:: Material supplied ::

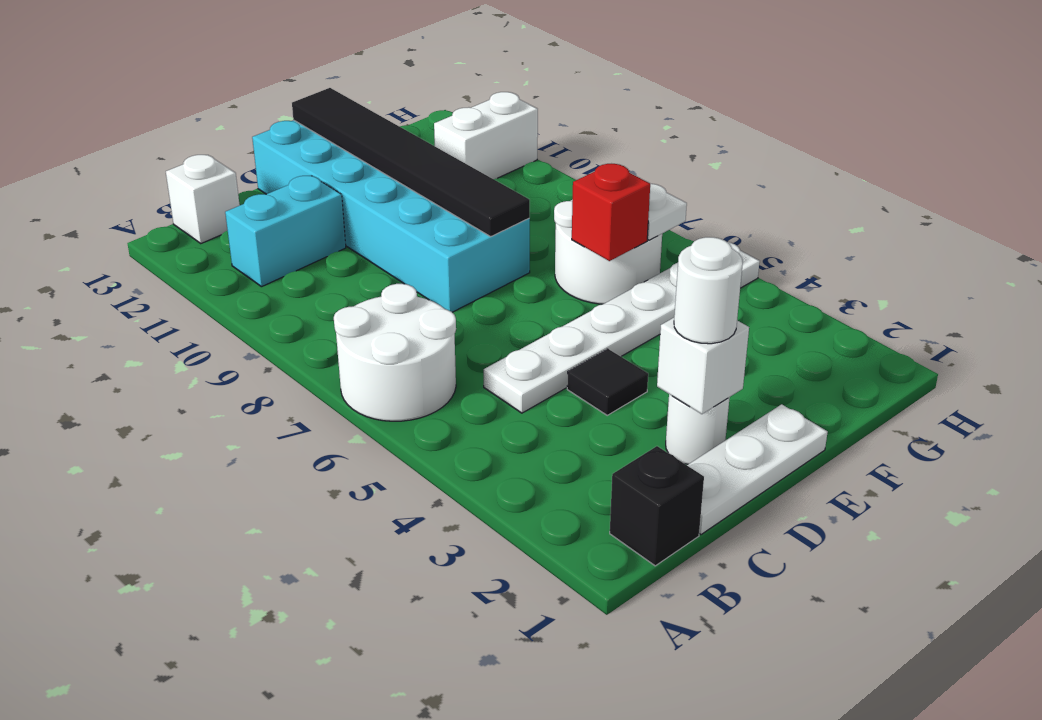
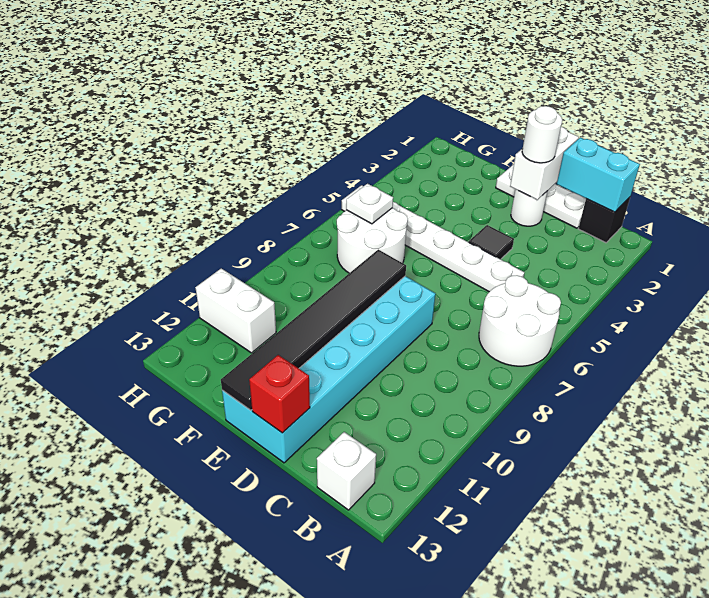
cyan brick B11:C11 level 1 -> cyan brick B1:C1 level 2
white brick D2 level 2 -> white brick D1:D2 level 2
red brick F6 level 2 -> red brick D13 level 2

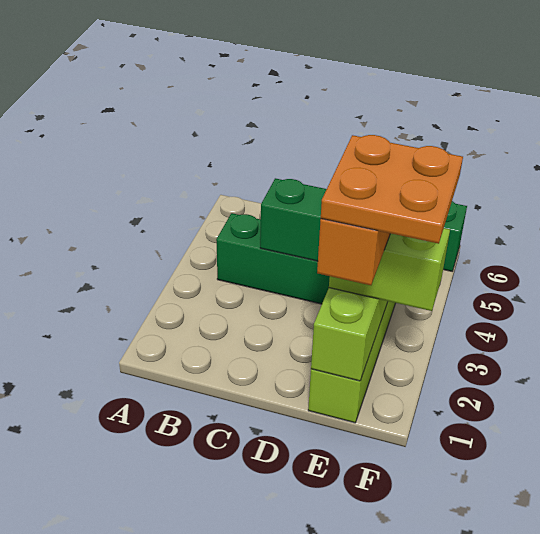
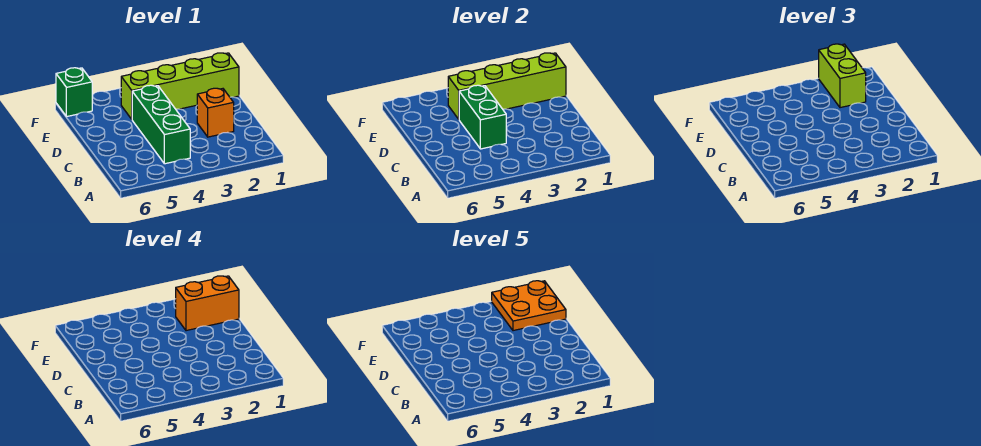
none -> orange brick C2 level 1

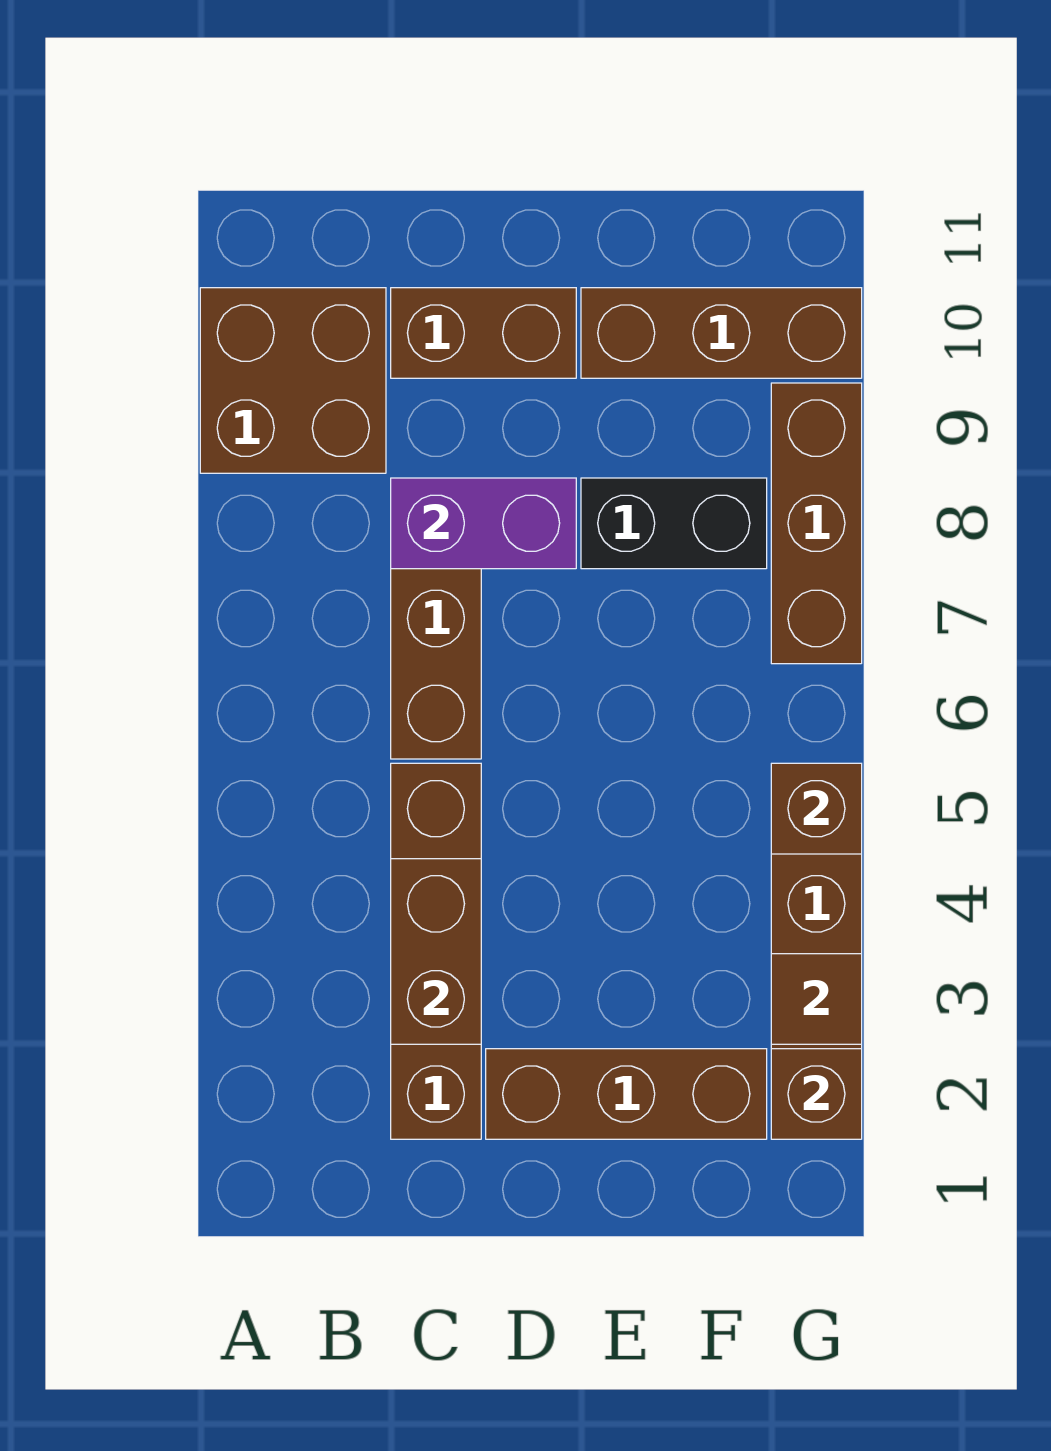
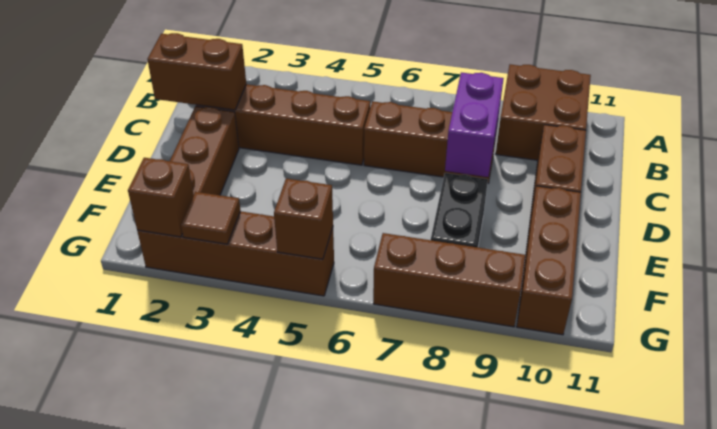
brown brick C3:C4 level 2 -> brown brick C1:C2 level 2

:::

## Problem to solve
With the images left out, set down each record exactly as it appears.

## Reply to the exercise
cyan brick B11:C11 level 1 -> cyan brick B1:C1 level 2
white brick D2 level 2 -> white brick D1:D2 level 2
red brick F6 level 2 -> red brick D13 level 2

none -> orange brick C2 level 1

brown brick C3:C4 level 2 -> brown brick C1:C2 level 2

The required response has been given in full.